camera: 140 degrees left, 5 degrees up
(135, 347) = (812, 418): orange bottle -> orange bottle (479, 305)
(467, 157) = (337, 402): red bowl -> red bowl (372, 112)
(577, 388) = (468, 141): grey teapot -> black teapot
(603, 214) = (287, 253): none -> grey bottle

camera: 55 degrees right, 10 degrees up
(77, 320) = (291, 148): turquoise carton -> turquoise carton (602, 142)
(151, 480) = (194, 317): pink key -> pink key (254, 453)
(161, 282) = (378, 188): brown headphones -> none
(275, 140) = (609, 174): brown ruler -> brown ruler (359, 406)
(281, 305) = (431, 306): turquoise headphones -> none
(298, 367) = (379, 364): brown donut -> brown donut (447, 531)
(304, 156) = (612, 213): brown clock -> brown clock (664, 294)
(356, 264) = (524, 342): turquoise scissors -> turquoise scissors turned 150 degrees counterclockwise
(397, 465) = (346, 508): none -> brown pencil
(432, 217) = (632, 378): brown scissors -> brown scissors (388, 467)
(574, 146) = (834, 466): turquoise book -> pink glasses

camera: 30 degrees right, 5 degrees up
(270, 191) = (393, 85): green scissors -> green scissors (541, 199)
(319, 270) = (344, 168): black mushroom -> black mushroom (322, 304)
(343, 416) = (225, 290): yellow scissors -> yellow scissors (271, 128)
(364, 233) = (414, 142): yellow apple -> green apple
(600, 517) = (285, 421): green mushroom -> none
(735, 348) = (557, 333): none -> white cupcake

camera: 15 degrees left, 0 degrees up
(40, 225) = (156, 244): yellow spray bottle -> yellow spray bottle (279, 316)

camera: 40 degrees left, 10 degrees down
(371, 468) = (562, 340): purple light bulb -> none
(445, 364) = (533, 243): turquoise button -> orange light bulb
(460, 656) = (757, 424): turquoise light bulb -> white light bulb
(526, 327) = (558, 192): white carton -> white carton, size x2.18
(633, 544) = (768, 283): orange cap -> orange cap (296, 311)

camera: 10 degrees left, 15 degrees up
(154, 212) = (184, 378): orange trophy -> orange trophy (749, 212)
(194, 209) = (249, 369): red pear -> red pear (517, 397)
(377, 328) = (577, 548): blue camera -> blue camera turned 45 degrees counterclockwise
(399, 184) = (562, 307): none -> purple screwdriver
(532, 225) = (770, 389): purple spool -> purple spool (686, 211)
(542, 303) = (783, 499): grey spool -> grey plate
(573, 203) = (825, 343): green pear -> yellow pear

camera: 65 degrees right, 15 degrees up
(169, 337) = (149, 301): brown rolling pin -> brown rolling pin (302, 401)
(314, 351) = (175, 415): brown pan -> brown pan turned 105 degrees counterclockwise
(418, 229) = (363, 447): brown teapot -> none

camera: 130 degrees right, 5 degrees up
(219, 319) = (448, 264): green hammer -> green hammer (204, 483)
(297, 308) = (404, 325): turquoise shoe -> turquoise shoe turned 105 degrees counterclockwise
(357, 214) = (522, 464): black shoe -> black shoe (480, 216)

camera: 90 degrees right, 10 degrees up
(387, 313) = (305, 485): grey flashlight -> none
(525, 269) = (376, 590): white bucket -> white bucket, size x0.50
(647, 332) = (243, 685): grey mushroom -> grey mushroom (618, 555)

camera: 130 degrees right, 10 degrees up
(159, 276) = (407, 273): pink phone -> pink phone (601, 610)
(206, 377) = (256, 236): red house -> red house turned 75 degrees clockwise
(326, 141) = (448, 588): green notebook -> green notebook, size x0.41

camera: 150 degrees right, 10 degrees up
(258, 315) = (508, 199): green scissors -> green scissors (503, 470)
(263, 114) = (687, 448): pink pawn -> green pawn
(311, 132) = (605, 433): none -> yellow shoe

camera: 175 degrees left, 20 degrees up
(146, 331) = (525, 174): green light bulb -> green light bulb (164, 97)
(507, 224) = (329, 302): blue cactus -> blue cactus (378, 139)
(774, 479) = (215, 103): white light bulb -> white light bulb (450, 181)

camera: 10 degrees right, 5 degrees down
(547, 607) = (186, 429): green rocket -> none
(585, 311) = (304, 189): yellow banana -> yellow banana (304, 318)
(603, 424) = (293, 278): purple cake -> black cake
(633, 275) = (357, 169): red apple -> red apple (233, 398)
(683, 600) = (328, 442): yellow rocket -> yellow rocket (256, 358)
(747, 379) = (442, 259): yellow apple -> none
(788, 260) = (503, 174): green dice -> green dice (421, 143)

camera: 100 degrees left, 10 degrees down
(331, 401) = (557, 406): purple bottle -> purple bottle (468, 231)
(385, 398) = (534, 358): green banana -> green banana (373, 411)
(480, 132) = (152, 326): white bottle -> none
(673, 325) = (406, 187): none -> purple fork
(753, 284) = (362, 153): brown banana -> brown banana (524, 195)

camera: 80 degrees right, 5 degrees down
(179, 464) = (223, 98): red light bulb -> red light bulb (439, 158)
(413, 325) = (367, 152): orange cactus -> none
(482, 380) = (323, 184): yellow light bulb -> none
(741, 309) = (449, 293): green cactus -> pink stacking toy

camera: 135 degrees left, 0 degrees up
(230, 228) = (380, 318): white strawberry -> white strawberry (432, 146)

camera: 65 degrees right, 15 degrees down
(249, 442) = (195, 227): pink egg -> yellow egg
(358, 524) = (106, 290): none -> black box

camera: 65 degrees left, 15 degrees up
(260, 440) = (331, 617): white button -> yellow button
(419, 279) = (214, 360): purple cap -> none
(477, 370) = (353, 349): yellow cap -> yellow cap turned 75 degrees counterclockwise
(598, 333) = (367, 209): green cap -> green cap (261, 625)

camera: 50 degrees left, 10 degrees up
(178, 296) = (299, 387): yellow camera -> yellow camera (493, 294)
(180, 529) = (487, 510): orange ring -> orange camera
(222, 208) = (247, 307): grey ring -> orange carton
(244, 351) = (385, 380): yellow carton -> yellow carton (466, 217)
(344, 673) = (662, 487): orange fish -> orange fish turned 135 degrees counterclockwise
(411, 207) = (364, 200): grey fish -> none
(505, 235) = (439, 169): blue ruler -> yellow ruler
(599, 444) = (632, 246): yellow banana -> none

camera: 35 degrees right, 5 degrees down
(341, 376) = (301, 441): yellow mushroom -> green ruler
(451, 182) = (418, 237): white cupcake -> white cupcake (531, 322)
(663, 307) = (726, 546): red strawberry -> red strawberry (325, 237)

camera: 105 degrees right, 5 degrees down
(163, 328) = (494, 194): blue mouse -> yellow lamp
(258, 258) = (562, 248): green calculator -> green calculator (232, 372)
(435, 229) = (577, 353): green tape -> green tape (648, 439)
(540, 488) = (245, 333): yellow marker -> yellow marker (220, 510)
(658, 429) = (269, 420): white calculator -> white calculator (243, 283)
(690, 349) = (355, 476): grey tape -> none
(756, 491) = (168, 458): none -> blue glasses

WHAT YOU WILL DO:
Show all lines from the listing above in which "scissors" appears.

EXPECTED ANSWER:
(356, 264) = (524, 342): turquoise scissors -> turquoise scissors turned 150 degrees counterclockwise
(432, 217) = (632, 378): brown scissors -> brown scissors (388, 467)
(270, 191) = (393, 85): green scissors -> green scissors (541, 199)
(343, 416) = (225, 290): yellow scissors -> yellow scissors (271, 128)
(258, 315) = (508, 199): green scissors -> green scissors (503, 470)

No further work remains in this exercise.